Work instruction: Output only an exact transcription of the line containing "brown fork: 3 -> 2" and all lines that follow it in the data below.
╭─ Available records
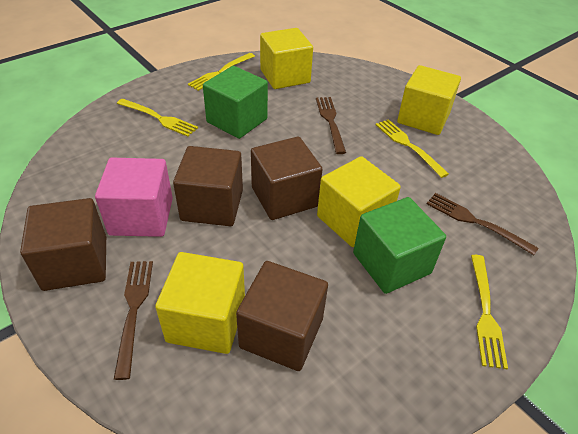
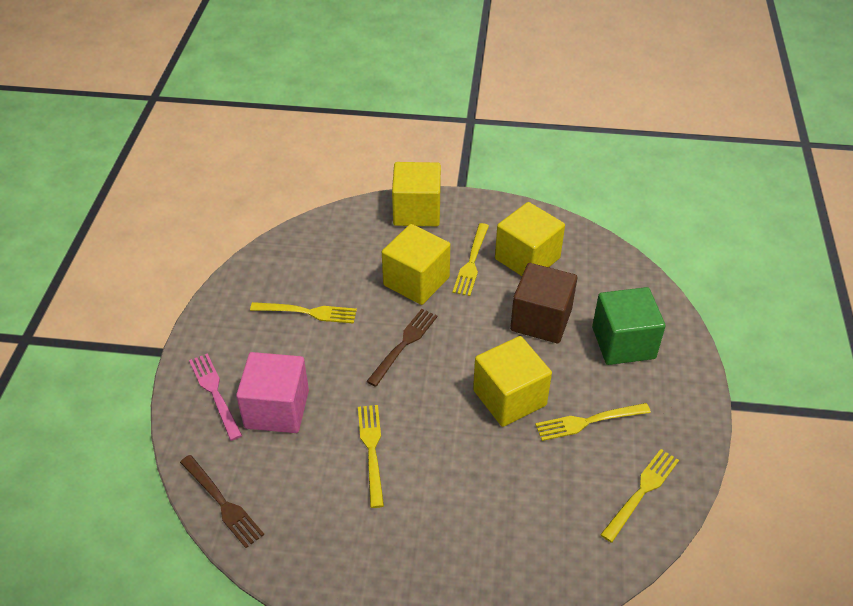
brown cube: 4 -> 1
brown fork: 3 -> 2
green cube: 2 -> 1
pink fork: 0 -> 1
yellow fork: 4 -> 5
╰─
Your solution:
brown fork: 3 -> 2
green cube: 2 -> 1
pink fork: 0 -> 1
yellow fork: 4 -> 5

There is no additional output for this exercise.